» **PROBLEM STATEMENT**:
The lines to find are those in the entries that hold the word "none"; copy every one of them.

» **DATA SUPPLIED**:

'''

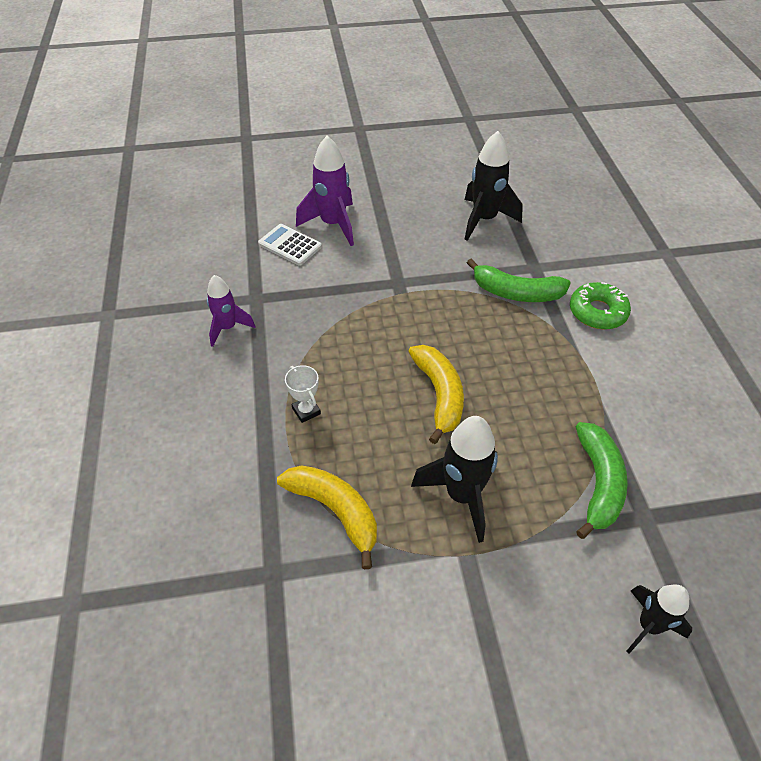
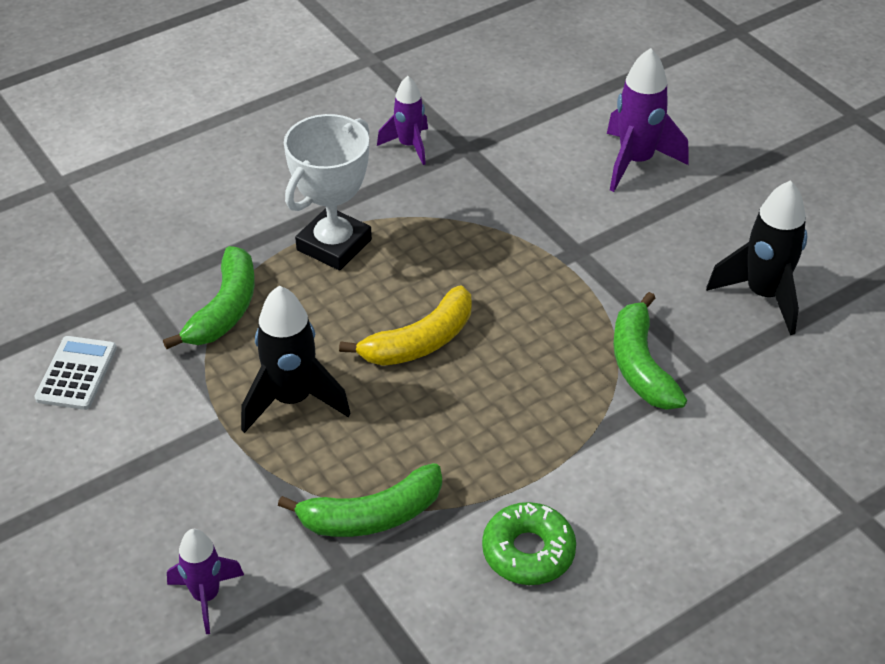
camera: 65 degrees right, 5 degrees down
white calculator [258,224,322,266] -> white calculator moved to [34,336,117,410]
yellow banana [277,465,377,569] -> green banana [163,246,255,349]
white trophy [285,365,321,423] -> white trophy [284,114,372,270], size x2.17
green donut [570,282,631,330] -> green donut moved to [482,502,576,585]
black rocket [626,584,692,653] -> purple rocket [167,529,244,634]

'''
'''

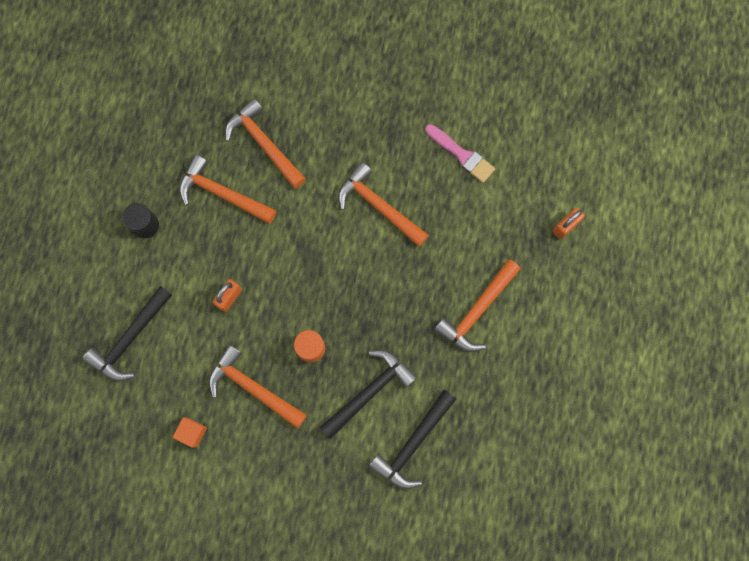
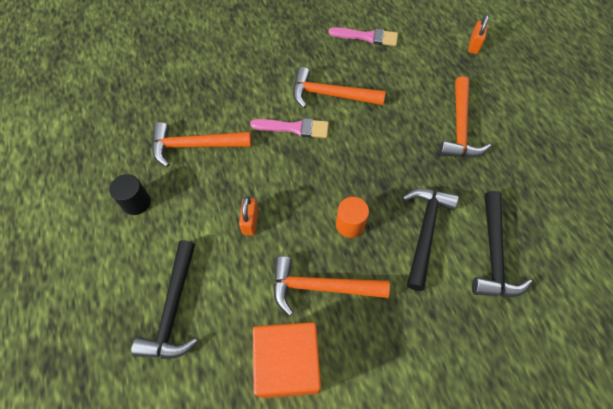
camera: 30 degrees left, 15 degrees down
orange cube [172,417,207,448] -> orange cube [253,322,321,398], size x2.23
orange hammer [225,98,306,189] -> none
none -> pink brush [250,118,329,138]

'''

» **REPLY TO THE EXERCISE**:
orange hammer [225,98,306,189] -> none
none -> pink brush [250,118,329,138]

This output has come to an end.